• **WORK TO COMPLETE**:
In the data below, find the line containing "brown line: (102, 178)" and the line containing "brown line: (64, 157)", then reproduce them and every line between, exactly. Omit pictures.

Stepwise shape edit descriptions:
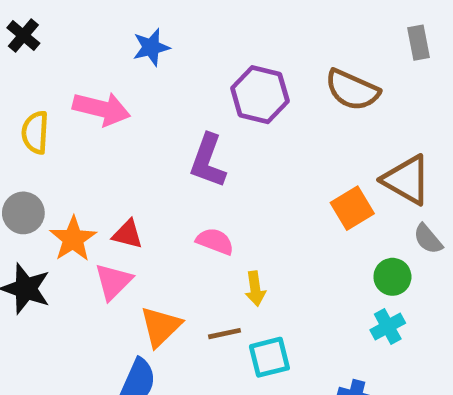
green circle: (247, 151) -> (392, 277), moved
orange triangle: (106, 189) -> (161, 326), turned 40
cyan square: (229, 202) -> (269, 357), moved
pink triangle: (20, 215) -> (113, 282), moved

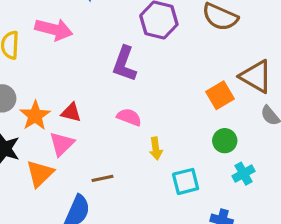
green circle: (392, 277) -> (225, 141), moved
orange triangle: (161, 326) -> (40, 174), moved
brown line: (224, 334) -> (102, 178), moved
cyan square: (269, 357) -> (186, 181), moved

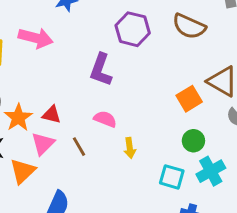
cyan cross: (244, 174) -> (211, 171), size x1.4
brown line: (102, 178) -> (79, 147), moved, turned 72
cyan square: (186, 181) -> (172, 177), moved, turned 30

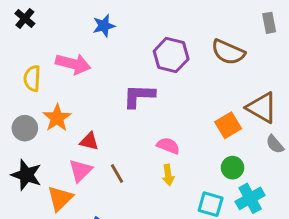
purple L-shape: (101, 70) -> (139, 96), turned 72
orange star: (18, 118) -> (57, 118), moved
pink semicircle: (105, 119) -> (168, 146), moved

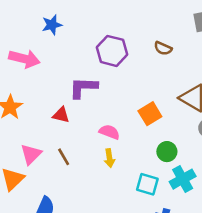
brown semicircle: (228, 52) -> (163, 48), size x0.6
orange square: (228, 125) -> (150, 114), moved
red triangle: (89, 141) -> (61, 115), moved

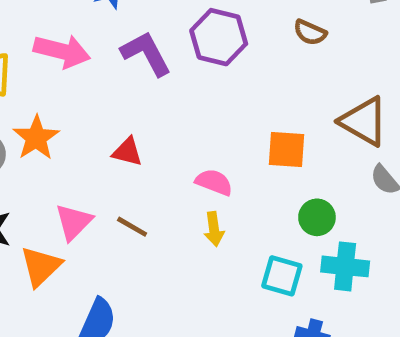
purple L-shape: (83, 88) -> (146, 53), moved, turned 60
orange square: (150, 114) -> (287, 149), turned 35
brown line: (64, 157) -> (132, 227), turned -30
cyan cross: (183, 179) -> (345, 266), turned 35

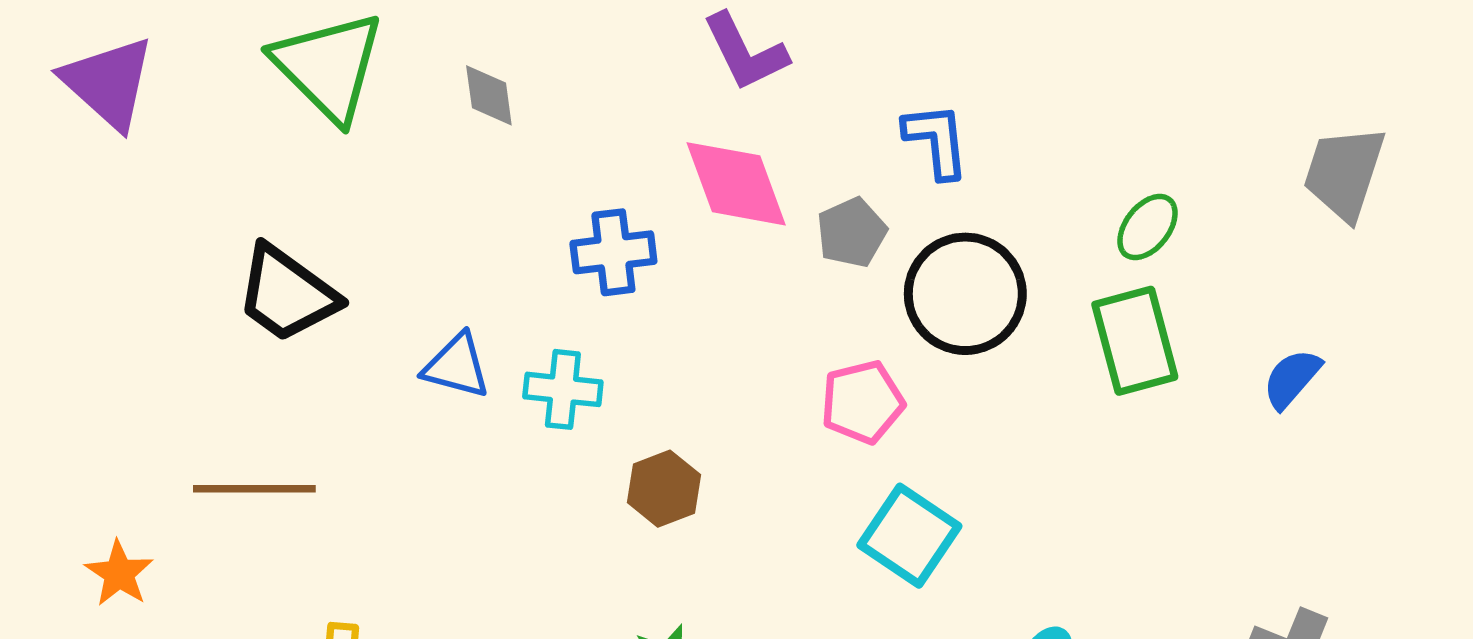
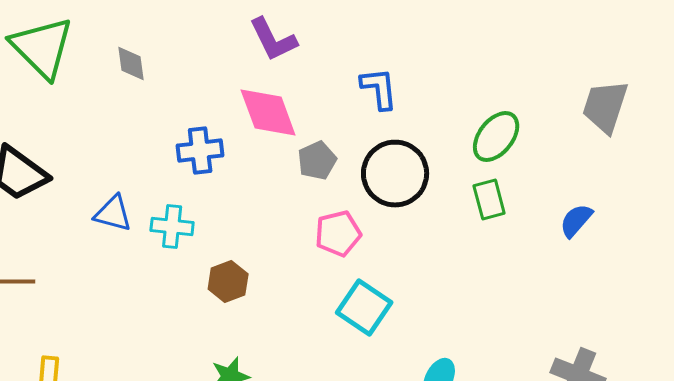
green ellipse: (1147, 227) -> (496, 136), size x1.4
gray pentagon: (852, 232) -> (317, 160), moved
green rectangle: (1135, 341) -> (489, 200), size x0.7

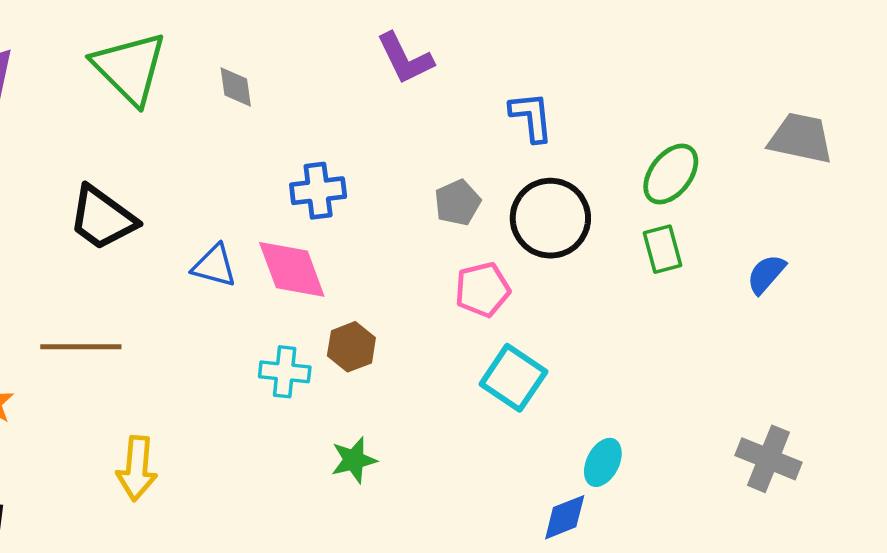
gray trapezoid: (605, 106) -> (801, 138), turned 84
pink diamond: (268, 112) -> (292, 269), moved
cyan cross: (172, 226) -> (285, 372), moved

• **ANSWER SPACE**:
brown line: (102, 178) -> (79, 147), moved, turned 72
cyan square: (186, 181) -> (172, 177), moved, turned 30

purple L-shape: (101, 70) -> (139, 96), turned 72
orange star: (18, 118) -> (57, 118), moved
pink semicircle: (105, 119) -> (168, 146), moved

brown semicircle: (228, 52) -> (163, 48), size x0.6
orange square: (228, 125) -> (150, 114), moved
red triangle: (89, 141) -> (61, 115), moved

purple L-shape: (83, 88) -> (146, 53), moved, turned 60
orange square: (150, 114) -> (287, 149), turned 35
brown line: (64, 157) -> (132, 227), turned -30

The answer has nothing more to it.